## [Task to carry out]
Write out every line below again exactly as it stands, skipping each image.

## [Record excerpts]

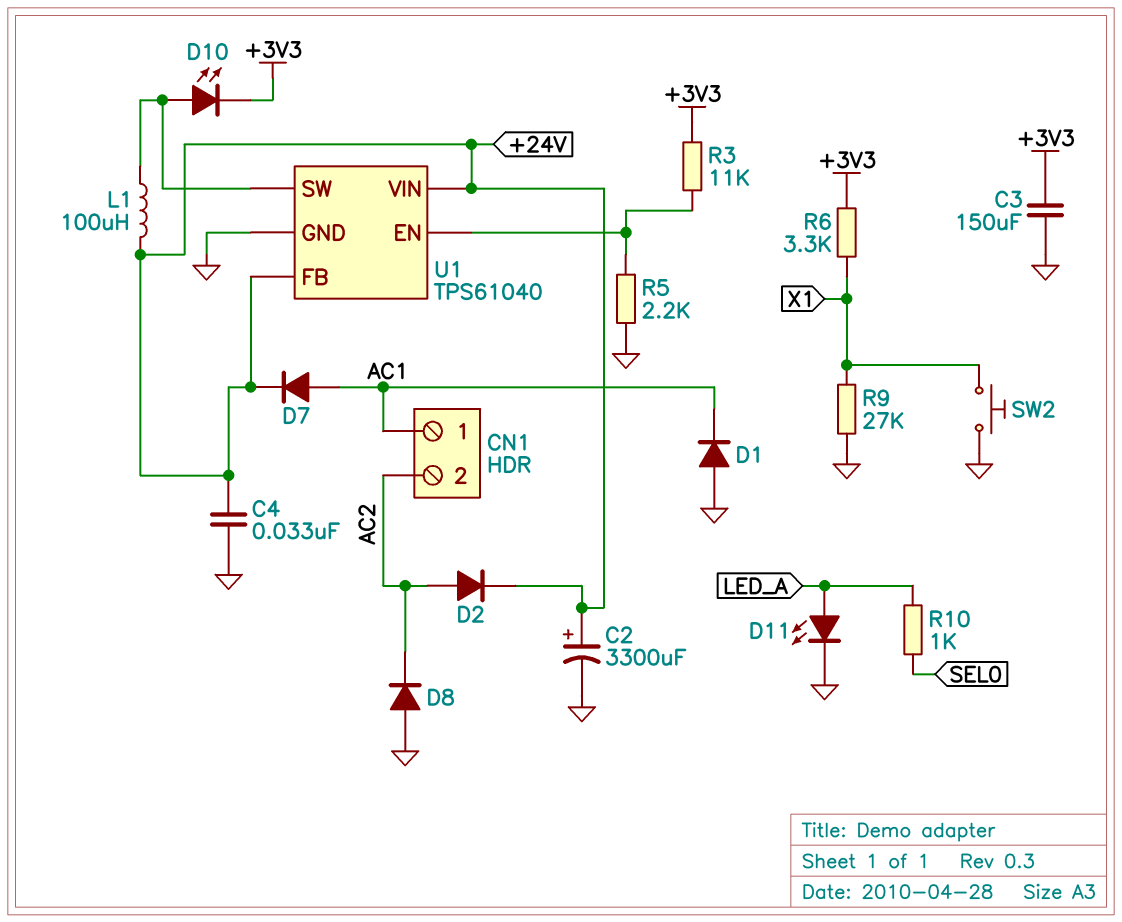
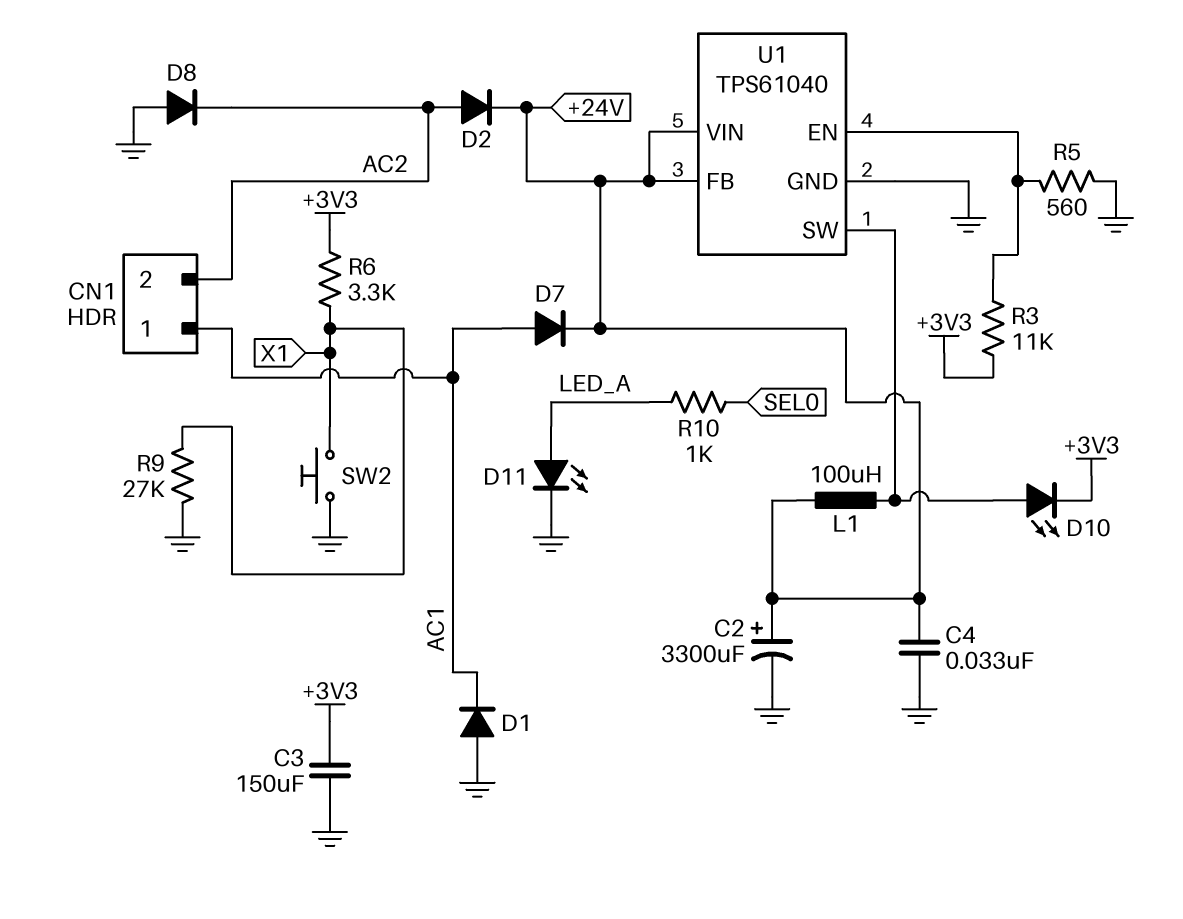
R5: 2.2k (GND, U1/EN) -> 560 (GND, U1/EN)

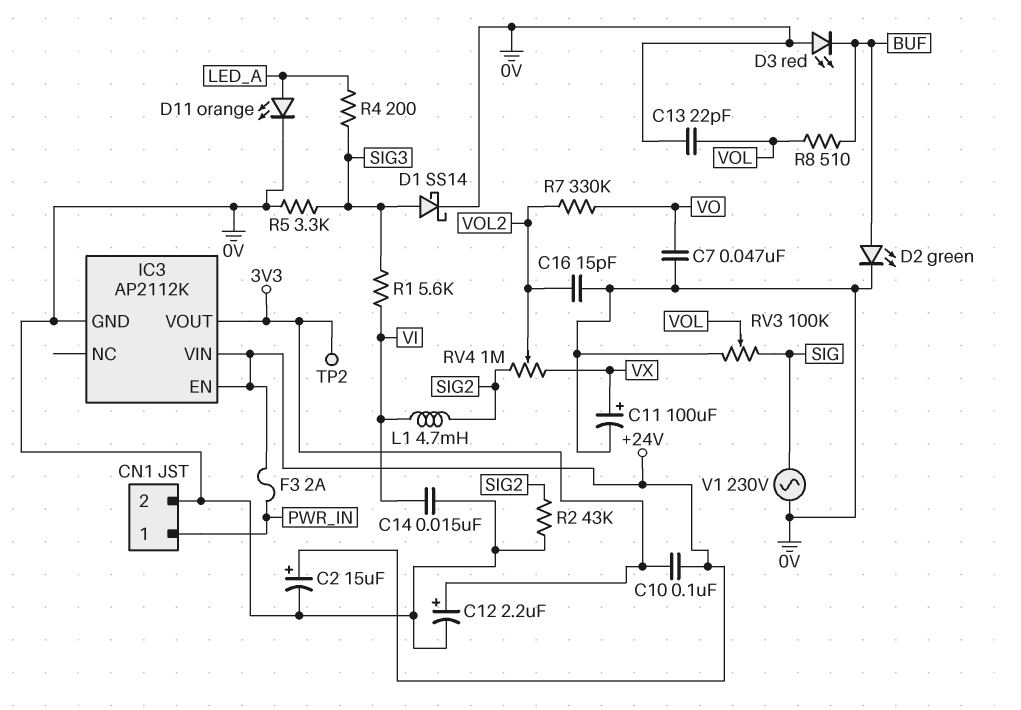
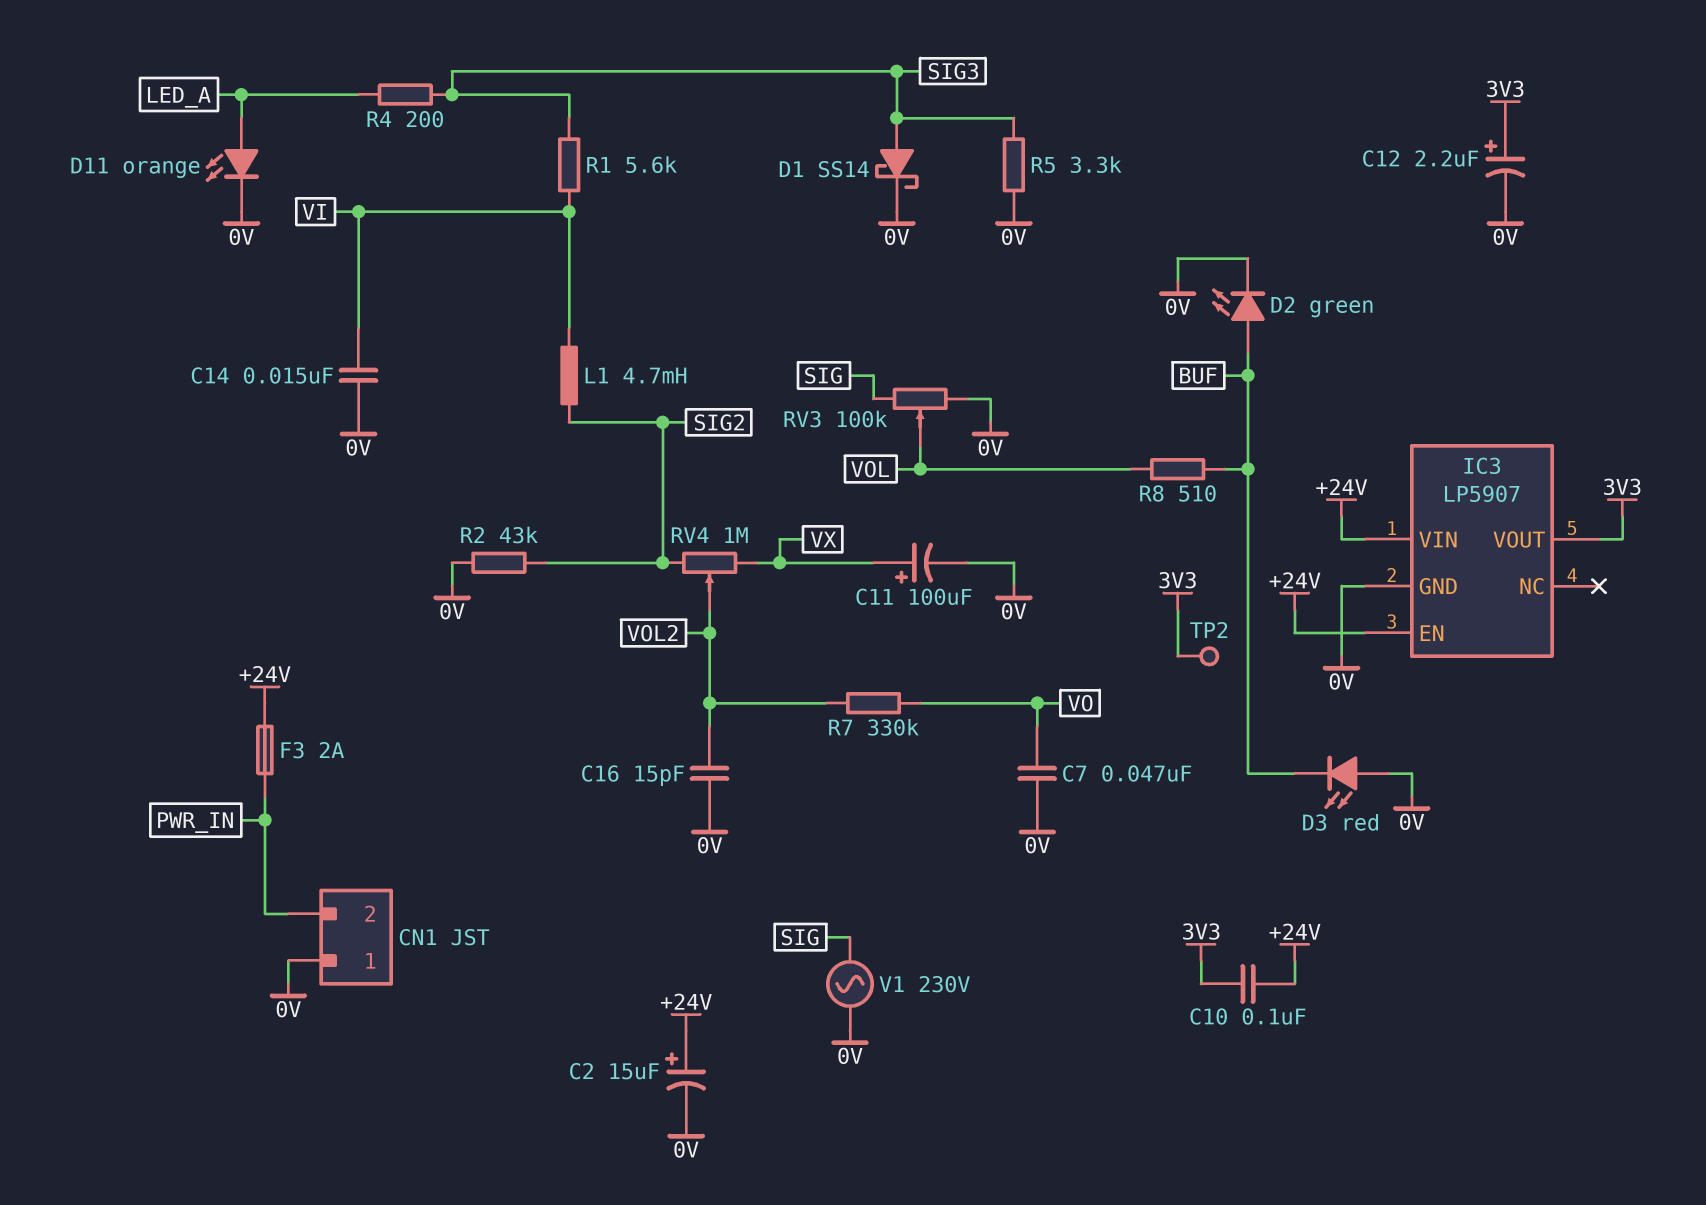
C13: 22pF (0V, VOL) -> none
CN1 pin 1: PWR_IN -> 0V
CN1 pin 2: 0V -> PWR_IN
IC3: AP2112K -> LP5907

## [Result of this task]
R5: 2.2k (GND, U1/EN) -> 560 (GND, U1/EN)

C13: 22pF (0V, VOL) -> none
CN1 pin 1: PWR_IN -> 0V
CN1 pin 2: 0V -> PWR_IN
IC3: AP2112K -> LP5907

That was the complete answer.